* **PROBLEM TO WORK ON**:
Emit a verbatim copy of the lines running from the line with "Tracecarcinoma." through the end of the material below.

* **EXERCISE DATA**:
┌────────
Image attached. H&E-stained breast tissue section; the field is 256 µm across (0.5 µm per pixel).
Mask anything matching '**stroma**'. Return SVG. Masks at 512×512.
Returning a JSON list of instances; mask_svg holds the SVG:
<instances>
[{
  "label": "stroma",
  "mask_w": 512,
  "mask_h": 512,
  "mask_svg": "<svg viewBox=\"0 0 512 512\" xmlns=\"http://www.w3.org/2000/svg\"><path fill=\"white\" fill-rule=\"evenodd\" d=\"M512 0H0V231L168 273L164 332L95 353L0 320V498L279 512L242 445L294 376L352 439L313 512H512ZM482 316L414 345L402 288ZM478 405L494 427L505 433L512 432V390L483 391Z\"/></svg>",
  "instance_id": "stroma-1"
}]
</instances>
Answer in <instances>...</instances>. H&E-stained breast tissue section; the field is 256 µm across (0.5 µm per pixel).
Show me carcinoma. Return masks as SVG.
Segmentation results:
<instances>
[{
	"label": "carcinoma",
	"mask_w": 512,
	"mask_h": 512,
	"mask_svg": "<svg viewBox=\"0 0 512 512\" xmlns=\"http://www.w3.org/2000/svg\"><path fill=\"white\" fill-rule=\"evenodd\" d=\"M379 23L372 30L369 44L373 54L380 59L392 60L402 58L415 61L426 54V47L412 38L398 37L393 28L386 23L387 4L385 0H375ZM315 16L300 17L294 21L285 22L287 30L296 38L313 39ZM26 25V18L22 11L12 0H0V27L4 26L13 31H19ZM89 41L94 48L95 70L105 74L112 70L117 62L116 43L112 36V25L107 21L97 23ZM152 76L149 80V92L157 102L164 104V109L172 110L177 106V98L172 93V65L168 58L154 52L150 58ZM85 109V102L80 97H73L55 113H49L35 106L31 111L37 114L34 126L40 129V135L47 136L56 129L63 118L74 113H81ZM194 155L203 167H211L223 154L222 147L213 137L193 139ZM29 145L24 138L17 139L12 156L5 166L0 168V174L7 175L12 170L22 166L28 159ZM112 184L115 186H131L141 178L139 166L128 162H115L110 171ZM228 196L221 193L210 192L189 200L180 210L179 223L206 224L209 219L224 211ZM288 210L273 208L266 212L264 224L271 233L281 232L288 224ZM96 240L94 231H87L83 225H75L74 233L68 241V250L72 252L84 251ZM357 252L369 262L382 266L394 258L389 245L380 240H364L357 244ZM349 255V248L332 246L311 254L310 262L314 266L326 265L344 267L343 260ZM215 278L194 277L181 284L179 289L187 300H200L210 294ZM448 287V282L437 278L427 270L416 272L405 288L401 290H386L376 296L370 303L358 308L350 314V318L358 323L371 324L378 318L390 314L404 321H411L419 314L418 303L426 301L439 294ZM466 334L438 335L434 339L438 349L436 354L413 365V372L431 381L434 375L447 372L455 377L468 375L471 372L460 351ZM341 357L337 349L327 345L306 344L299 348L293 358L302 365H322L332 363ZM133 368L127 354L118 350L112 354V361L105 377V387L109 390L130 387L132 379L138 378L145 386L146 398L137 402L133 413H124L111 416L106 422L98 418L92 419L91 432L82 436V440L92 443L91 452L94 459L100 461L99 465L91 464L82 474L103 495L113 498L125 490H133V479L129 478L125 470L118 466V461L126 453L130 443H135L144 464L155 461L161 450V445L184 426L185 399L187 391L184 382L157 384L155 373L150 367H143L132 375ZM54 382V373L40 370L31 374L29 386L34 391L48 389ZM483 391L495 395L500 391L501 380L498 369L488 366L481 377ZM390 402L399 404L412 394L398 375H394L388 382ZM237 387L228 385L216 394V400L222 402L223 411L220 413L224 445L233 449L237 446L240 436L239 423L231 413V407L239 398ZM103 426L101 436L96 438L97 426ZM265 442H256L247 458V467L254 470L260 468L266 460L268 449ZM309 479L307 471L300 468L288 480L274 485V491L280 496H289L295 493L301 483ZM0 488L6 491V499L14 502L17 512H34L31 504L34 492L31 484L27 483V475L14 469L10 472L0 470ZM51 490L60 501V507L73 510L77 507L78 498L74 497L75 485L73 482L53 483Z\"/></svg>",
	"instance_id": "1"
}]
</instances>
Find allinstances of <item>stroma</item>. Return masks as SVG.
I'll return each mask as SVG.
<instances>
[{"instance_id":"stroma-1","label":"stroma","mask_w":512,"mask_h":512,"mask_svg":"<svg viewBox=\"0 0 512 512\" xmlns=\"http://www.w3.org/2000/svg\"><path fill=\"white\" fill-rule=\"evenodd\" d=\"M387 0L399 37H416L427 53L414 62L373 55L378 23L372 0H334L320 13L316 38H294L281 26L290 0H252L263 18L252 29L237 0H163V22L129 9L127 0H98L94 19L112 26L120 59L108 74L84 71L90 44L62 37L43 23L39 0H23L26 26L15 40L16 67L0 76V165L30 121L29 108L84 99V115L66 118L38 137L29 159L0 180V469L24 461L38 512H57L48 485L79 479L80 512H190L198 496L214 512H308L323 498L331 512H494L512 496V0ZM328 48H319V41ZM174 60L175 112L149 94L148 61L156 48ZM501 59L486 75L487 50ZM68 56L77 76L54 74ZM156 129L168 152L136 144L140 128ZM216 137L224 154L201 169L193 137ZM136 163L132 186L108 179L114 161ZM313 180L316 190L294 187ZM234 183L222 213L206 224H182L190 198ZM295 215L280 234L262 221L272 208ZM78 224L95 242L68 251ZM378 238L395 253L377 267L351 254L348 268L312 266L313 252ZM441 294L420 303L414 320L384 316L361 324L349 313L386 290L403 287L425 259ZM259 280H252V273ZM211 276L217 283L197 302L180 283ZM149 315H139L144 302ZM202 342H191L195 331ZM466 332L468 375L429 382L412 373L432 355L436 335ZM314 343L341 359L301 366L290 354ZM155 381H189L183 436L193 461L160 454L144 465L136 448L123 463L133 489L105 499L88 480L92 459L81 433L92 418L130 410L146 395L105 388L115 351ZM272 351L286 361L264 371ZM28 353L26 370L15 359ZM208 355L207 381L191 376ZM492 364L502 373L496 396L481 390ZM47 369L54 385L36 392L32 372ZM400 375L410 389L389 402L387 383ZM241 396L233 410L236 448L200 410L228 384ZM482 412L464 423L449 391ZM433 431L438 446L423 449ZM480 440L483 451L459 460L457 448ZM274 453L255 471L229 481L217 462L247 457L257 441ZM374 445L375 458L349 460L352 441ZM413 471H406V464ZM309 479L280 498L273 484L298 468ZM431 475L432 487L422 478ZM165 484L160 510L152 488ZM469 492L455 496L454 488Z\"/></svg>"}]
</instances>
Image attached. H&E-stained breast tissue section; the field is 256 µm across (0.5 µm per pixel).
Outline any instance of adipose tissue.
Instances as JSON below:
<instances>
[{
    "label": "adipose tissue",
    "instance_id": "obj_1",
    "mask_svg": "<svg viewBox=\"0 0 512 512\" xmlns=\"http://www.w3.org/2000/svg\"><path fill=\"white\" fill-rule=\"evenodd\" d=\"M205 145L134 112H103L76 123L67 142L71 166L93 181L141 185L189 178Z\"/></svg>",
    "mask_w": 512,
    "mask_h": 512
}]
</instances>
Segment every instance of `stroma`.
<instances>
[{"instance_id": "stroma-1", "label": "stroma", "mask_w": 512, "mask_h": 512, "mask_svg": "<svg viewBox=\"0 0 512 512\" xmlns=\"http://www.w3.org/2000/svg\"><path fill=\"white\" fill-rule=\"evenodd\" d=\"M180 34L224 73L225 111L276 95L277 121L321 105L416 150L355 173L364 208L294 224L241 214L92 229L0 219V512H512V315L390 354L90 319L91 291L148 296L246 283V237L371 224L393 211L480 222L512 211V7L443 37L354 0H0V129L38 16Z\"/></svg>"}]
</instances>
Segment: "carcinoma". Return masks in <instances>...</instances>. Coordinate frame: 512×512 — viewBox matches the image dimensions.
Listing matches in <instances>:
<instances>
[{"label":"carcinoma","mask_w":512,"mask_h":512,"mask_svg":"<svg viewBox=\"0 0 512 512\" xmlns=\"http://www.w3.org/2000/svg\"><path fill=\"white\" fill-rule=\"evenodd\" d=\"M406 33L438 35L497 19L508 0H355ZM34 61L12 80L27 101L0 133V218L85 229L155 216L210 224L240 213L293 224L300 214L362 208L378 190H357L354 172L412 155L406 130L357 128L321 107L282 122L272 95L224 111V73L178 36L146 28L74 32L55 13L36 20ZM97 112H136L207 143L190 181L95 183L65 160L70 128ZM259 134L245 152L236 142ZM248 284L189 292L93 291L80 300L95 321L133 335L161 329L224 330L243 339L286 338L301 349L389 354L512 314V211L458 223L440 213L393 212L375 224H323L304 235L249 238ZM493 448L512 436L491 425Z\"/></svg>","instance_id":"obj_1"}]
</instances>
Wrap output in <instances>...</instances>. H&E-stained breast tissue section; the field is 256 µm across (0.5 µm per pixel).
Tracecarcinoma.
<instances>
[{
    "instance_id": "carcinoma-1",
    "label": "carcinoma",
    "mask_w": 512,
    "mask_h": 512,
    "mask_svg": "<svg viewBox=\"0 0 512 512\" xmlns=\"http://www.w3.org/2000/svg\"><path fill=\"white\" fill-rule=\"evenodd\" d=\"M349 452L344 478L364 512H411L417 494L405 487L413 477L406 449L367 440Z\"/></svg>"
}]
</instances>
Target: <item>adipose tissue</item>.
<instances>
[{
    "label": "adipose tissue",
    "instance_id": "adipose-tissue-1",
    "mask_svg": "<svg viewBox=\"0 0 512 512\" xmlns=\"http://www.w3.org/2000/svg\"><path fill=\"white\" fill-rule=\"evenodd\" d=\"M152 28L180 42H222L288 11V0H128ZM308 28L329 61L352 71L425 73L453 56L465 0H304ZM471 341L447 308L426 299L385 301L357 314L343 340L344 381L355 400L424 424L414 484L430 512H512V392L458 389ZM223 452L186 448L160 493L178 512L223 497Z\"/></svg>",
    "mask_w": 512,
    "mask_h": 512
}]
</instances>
└────────
* **OUTPUT**:
Tracecarcinoma.
<instances>
[{
    "instance_id": "carcinoma-1",
    "label": "carcinoma",
    "mask_w": 512,
    "mask_h": 512,
    "mask_svg": "<svg viewBox=\"0 0 512 512\" xmlns=\"http://www.w3.org/2000/svg\"><path fill=\"white\" fill-rule=\"evenodd\" d=\"M349 452L344 478L364 512H411L417 494L405 487L413 477L406 449L367 440Z\"/></svg>"
}]
</instances>
Target: <item>adipose tissue</item>.
<instances>
[{
    "label": "adipose tissue",
    "instance_id": "adipose-tissue-1",
    "mask_svg": "<svg viewBox=\"0 0 512 512\" xmlns=\"http://www.w3.org/2000/svg\"><path fill=\"white\" fill-rule=\"evenodd\" d=\"M152 28L180 42H222L288 11V0H128ZM308 28L329 61L352 71L425 73L453 56L465 0H304ZM471 341L447 308L426 299L385 301L357 314L343 340L344 381L355 400L424 424L414 484L430 512H512V392L458 389ZM223 452L186 448L160 493L178 512L223 497Z\"/></svg>",
    "mask_w": 512,
    "mask_h": 512
}]
</instances>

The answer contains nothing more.